Word for word, transcribe the data below from the line with "Someone put down the cupcake/yellow" to the line with "Someone carried the apple/yellow", keeping both of those lines.

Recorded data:
┌────────

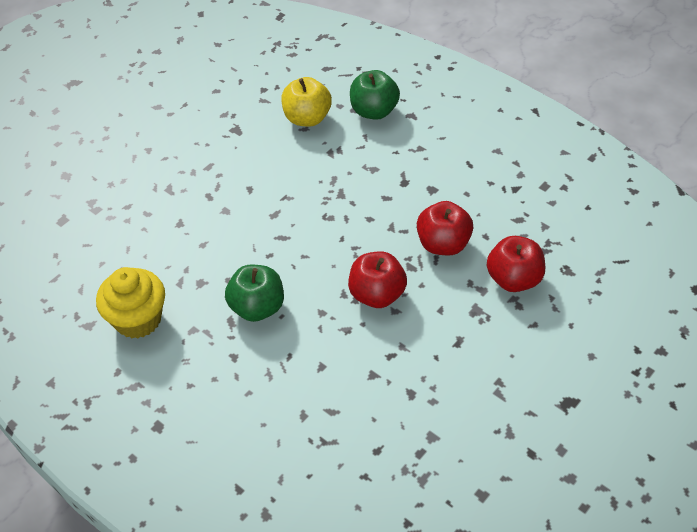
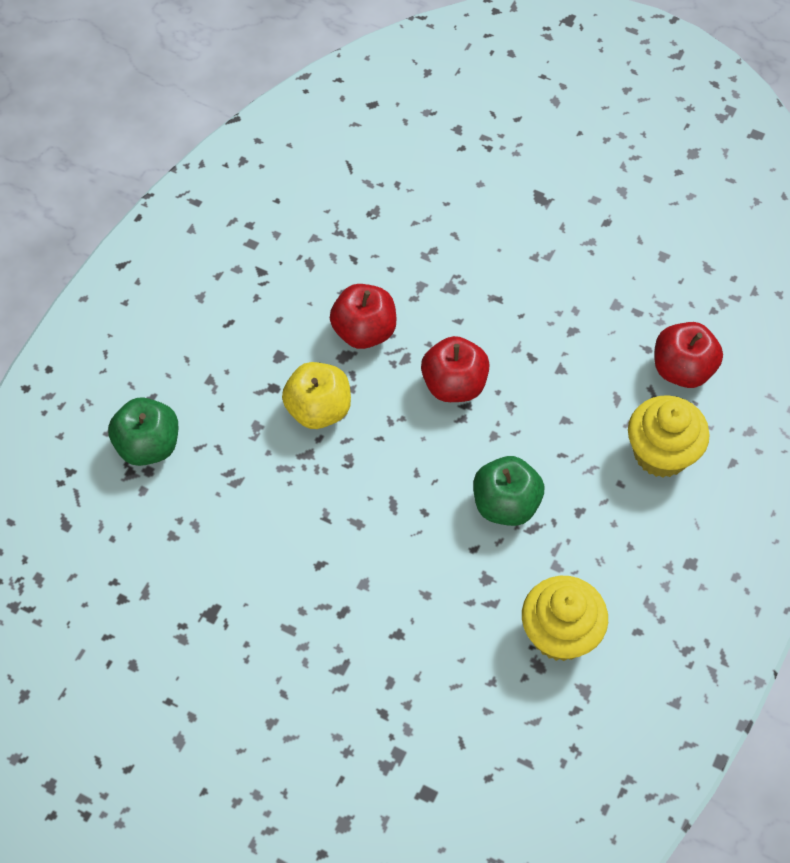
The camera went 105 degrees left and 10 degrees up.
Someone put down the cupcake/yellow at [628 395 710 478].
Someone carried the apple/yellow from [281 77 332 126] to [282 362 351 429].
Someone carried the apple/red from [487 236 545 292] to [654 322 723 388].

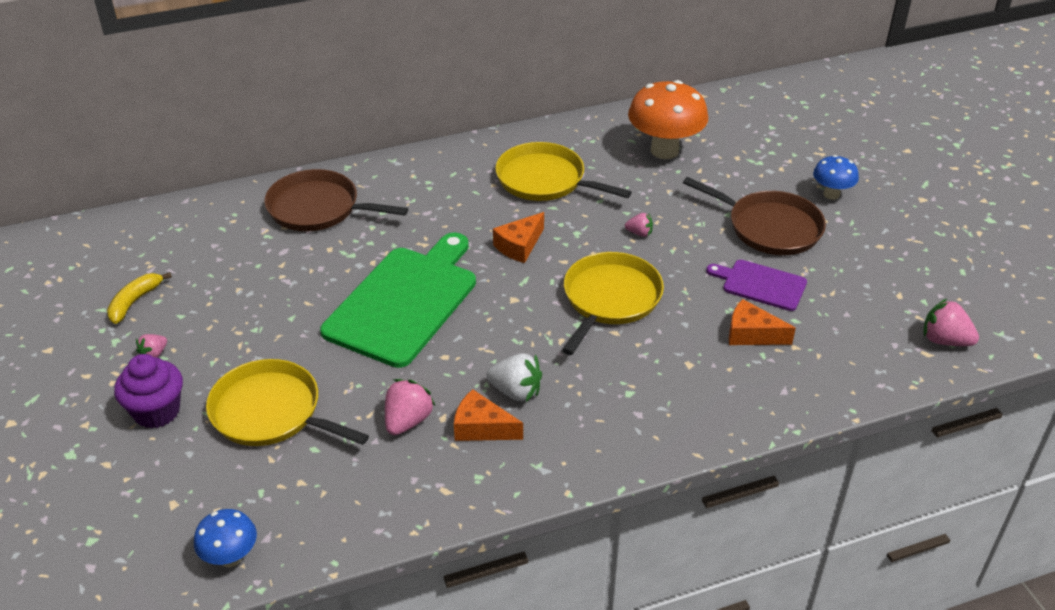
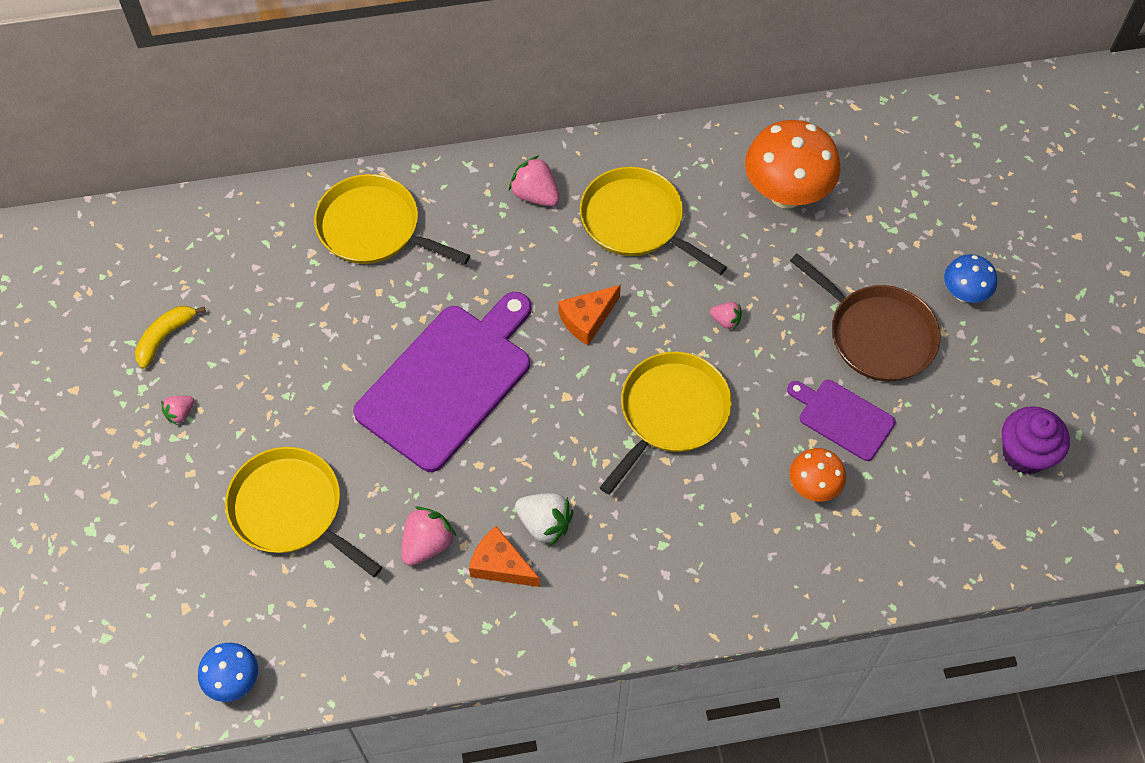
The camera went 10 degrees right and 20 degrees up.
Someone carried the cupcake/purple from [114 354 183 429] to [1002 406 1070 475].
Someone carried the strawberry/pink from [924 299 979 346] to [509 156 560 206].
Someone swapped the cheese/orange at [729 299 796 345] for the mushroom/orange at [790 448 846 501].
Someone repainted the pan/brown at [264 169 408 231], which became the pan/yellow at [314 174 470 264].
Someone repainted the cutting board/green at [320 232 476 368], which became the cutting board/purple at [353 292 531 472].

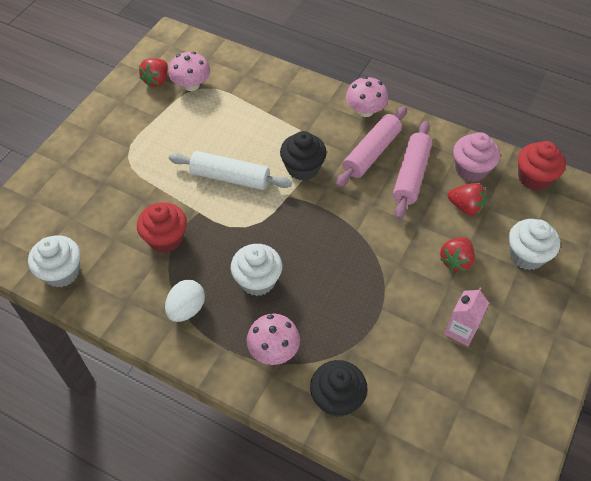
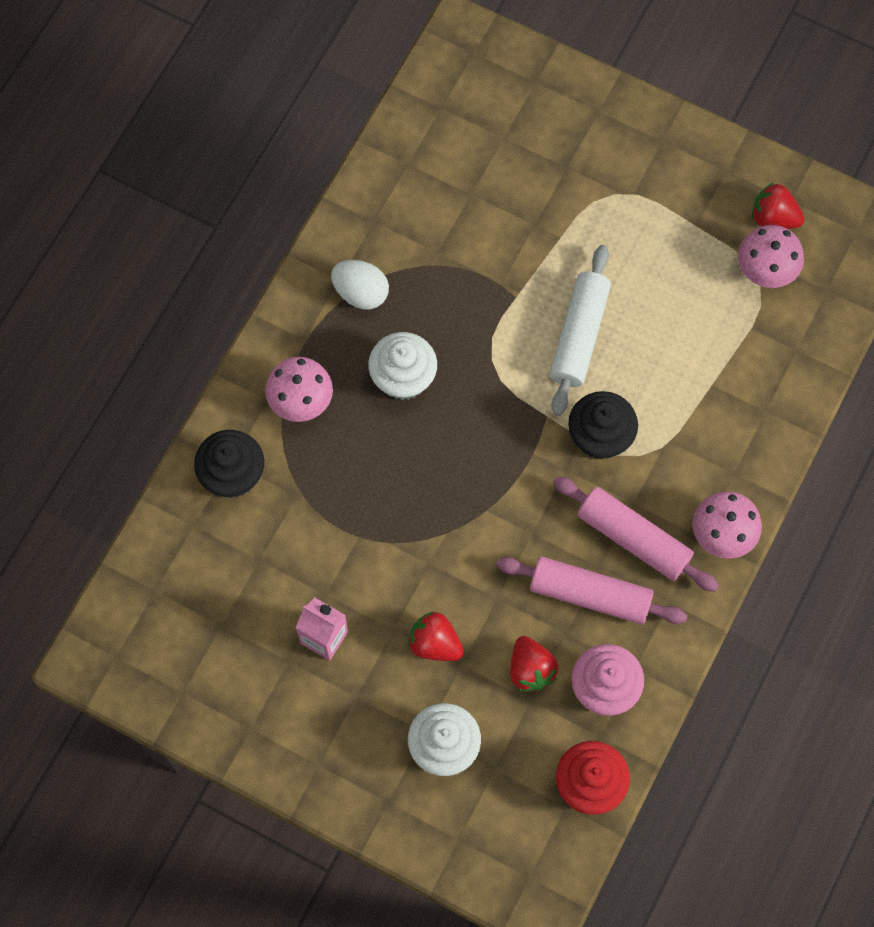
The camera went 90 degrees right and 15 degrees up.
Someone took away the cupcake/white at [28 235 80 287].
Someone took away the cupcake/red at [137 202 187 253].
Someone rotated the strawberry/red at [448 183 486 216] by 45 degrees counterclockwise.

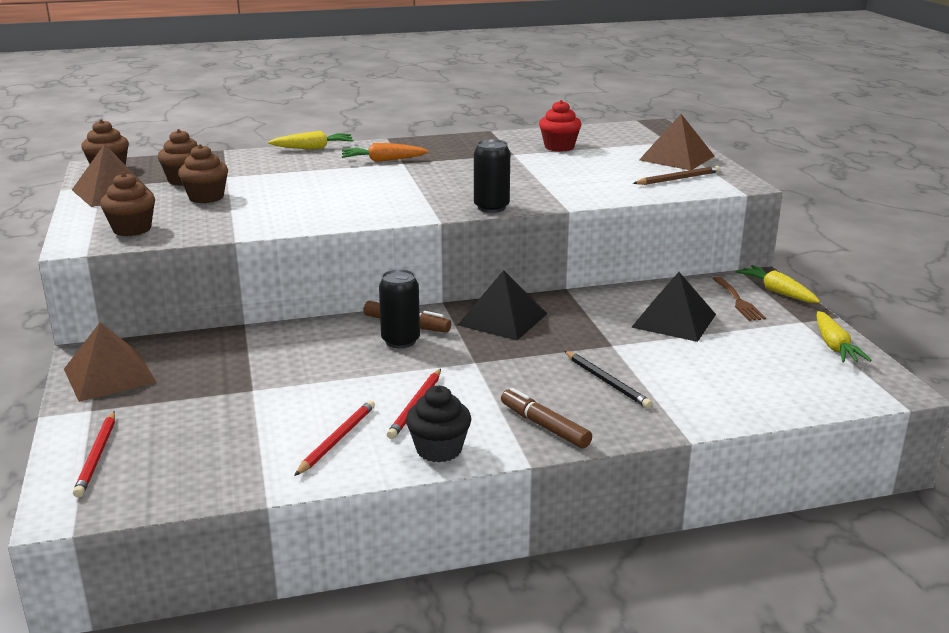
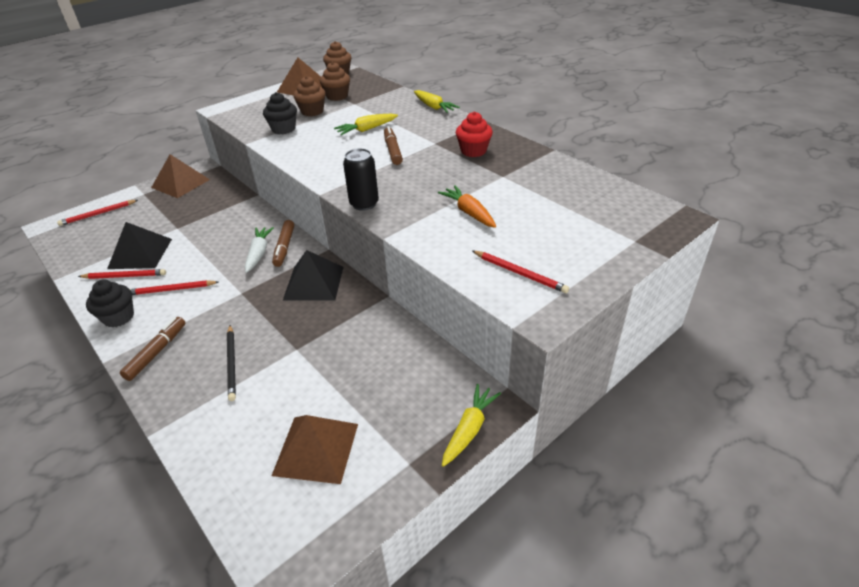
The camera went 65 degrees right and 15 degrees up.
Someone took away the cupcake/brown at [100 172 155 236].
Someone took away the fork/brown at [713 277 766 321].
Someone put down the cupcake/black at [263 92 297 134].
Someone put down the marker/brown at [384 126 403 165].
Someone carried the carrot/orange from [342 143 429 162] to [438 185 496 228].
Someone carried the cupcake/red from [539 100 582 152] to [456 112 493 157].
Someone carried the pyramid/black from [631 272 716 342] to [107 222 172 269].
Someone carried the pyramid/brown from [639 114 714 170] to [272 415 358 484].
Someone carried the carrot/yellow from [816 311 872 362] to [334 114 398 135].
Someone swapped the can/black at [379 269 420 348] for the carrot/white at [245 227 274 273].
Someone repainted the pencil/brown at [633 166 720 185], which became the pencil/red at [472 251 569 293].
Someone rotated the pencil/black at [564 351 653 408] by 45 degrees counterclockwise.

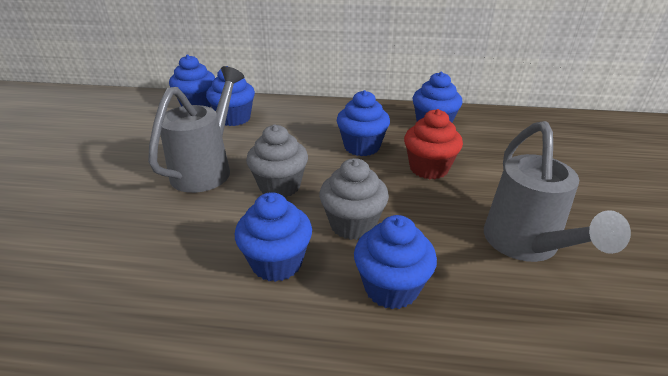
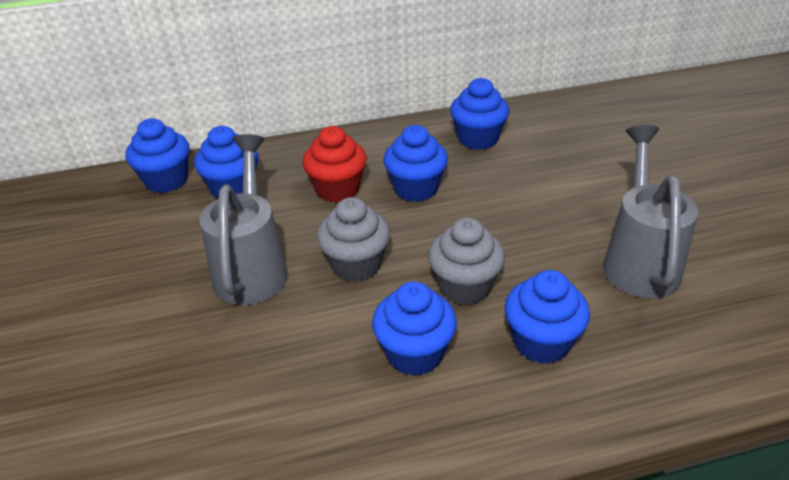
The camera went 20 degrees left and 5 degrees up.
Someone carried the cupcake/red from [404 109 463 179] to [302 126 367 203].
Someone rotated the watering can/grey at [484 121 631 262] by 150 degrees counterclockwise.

└────────

PROBLEM SOLUTION:
Someone put down the cupcake/yellow at [628 395 710 478].
Someone carried the apple/yellow from [281 77 332 126] to [282 362 351 429].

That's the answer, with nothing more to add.